Record excerpts Start Marker
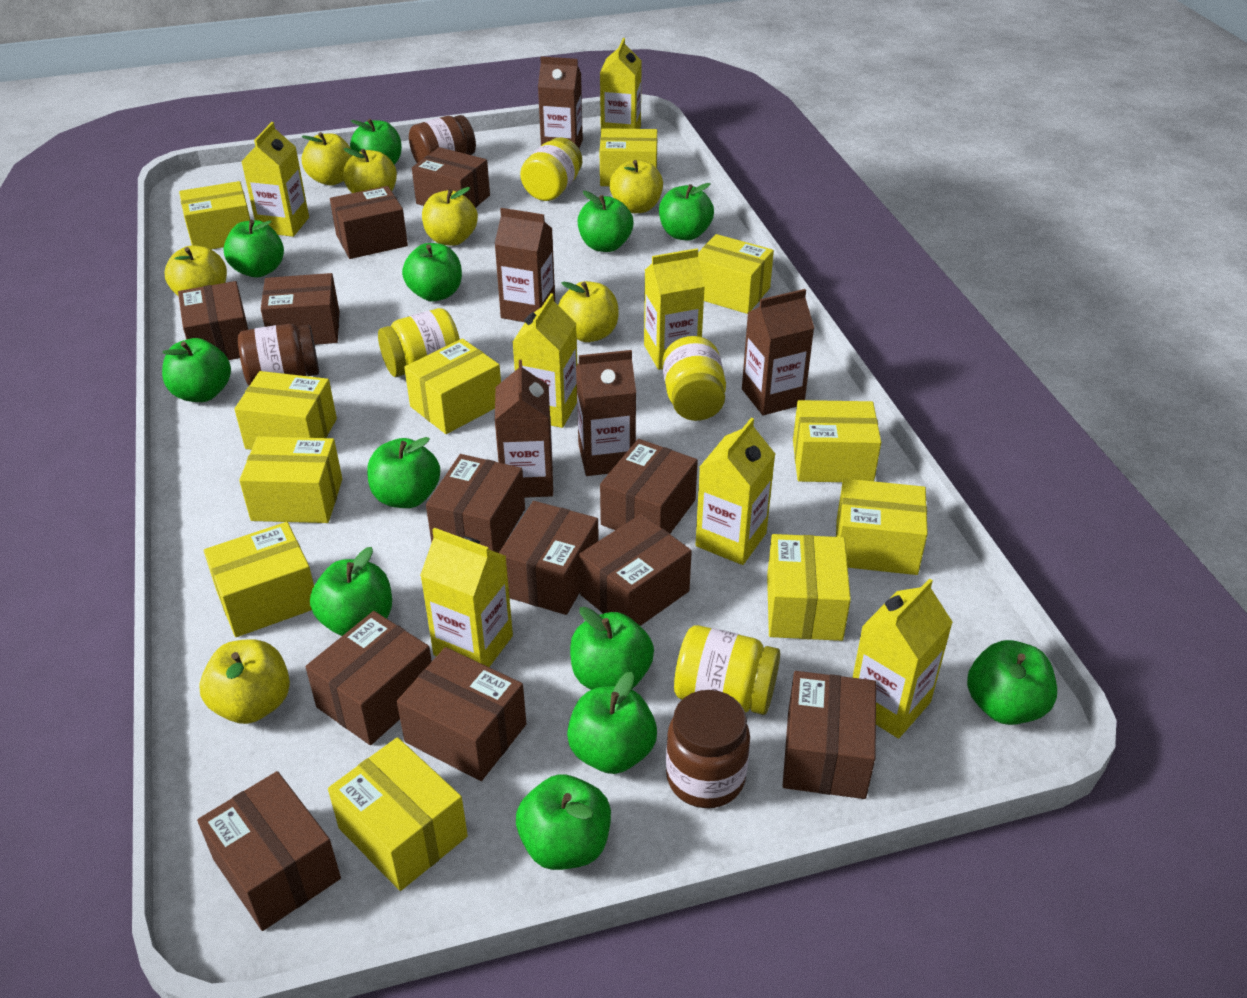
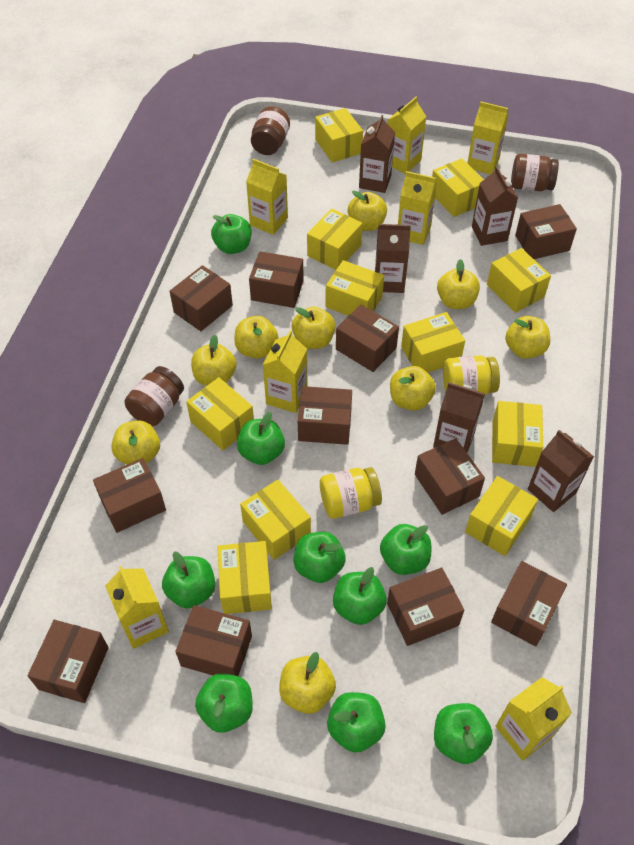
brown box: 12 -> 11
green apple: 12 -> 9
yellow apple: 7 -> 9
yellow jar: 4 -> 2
Record excerpts End Marker
Record excerpts Start Marker
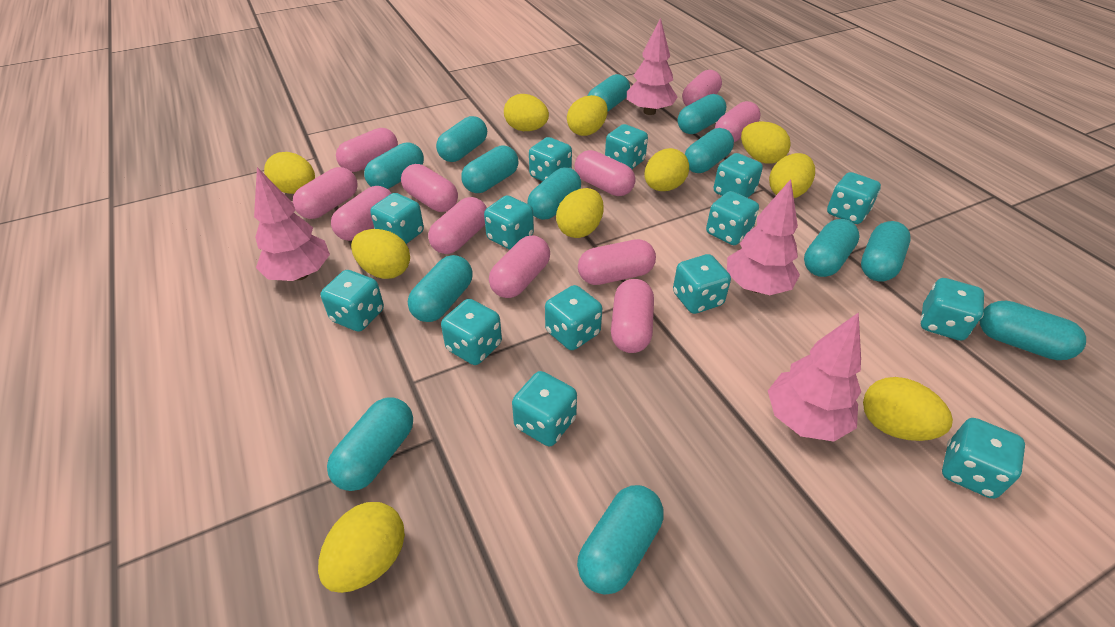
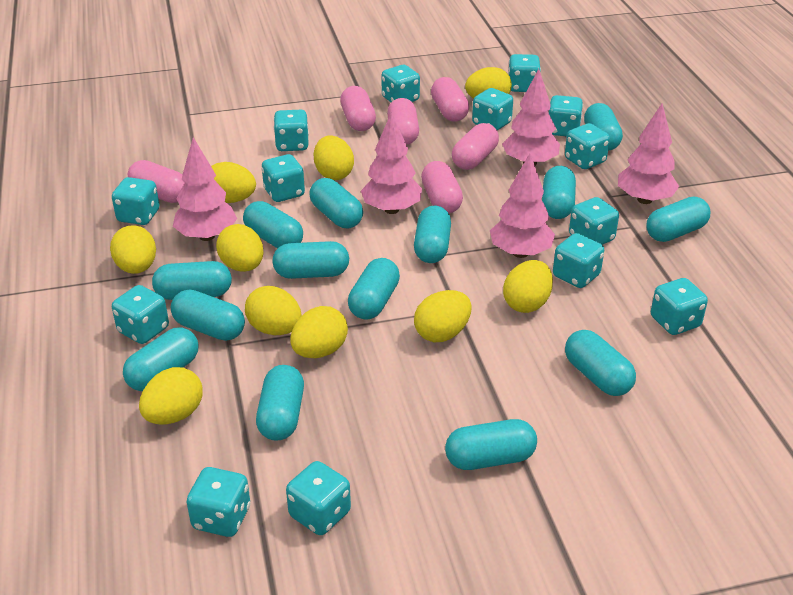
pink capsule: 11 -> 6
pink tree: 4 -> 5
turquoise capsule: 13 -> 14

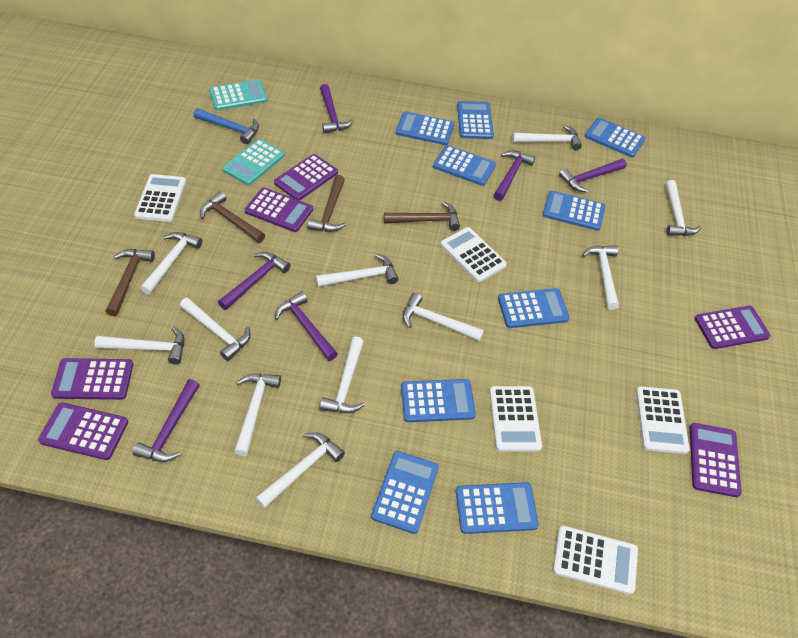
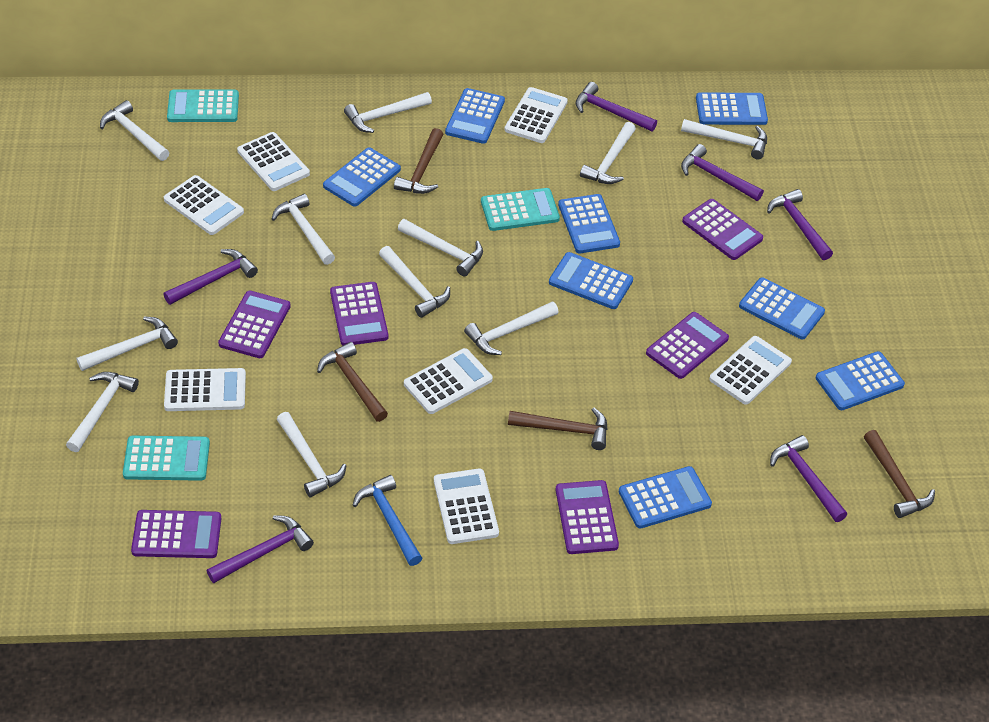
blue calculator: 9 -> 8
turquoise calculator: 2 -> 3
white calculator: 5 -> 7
Record excerpts End Marker
Record excerpts Start Marker
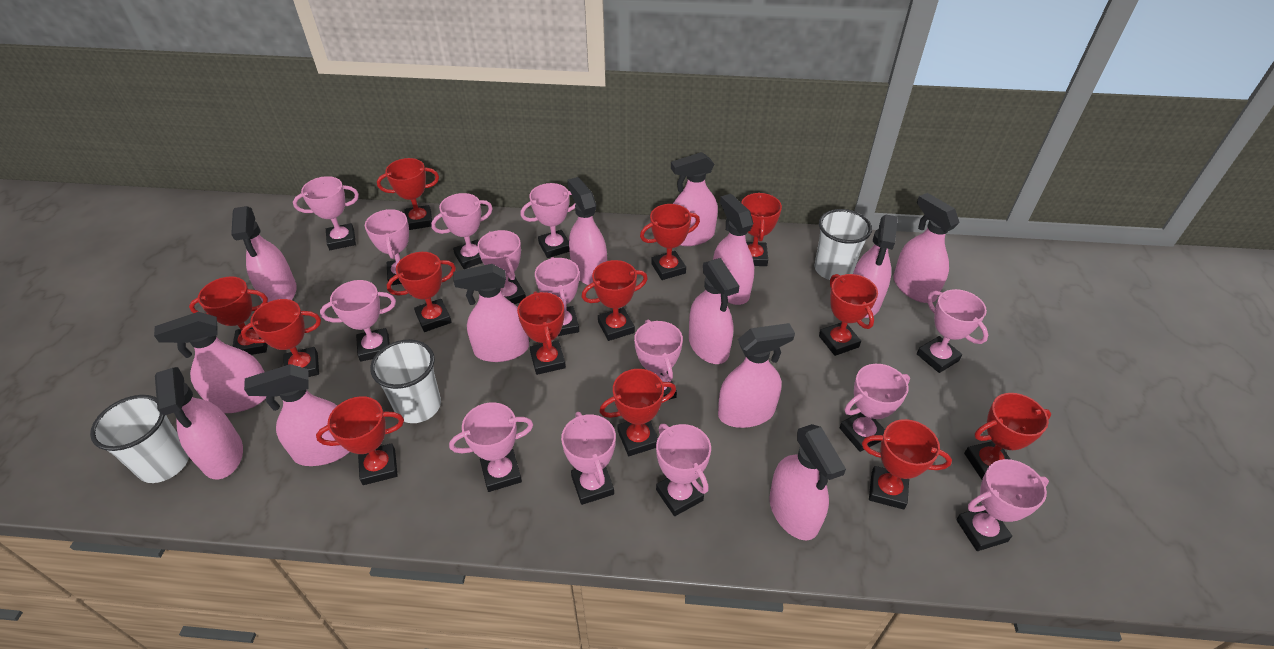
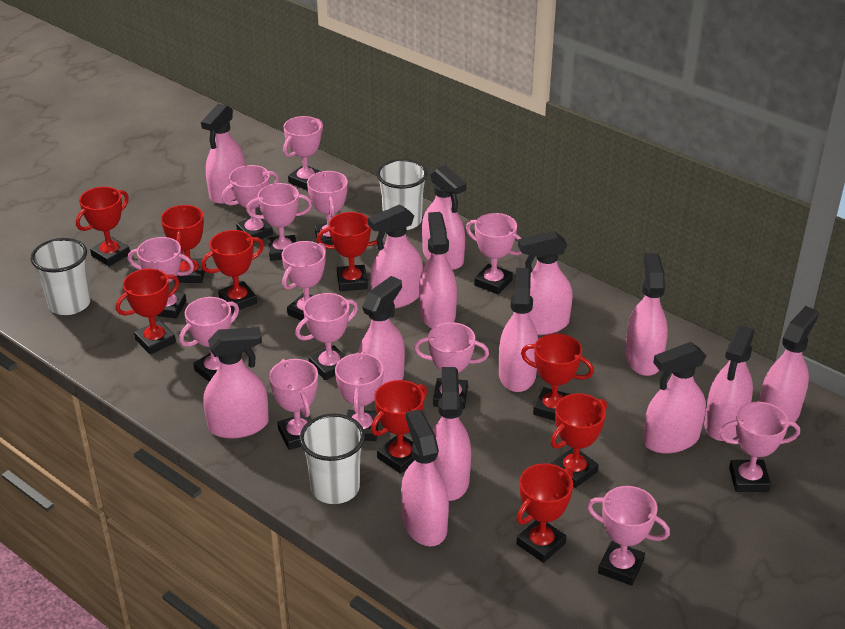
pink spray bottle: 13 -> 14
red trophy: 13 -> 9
Record excerpts End Marker
● What to produce
Output only the number of lines above holding "capsule".

● Exercise answer
2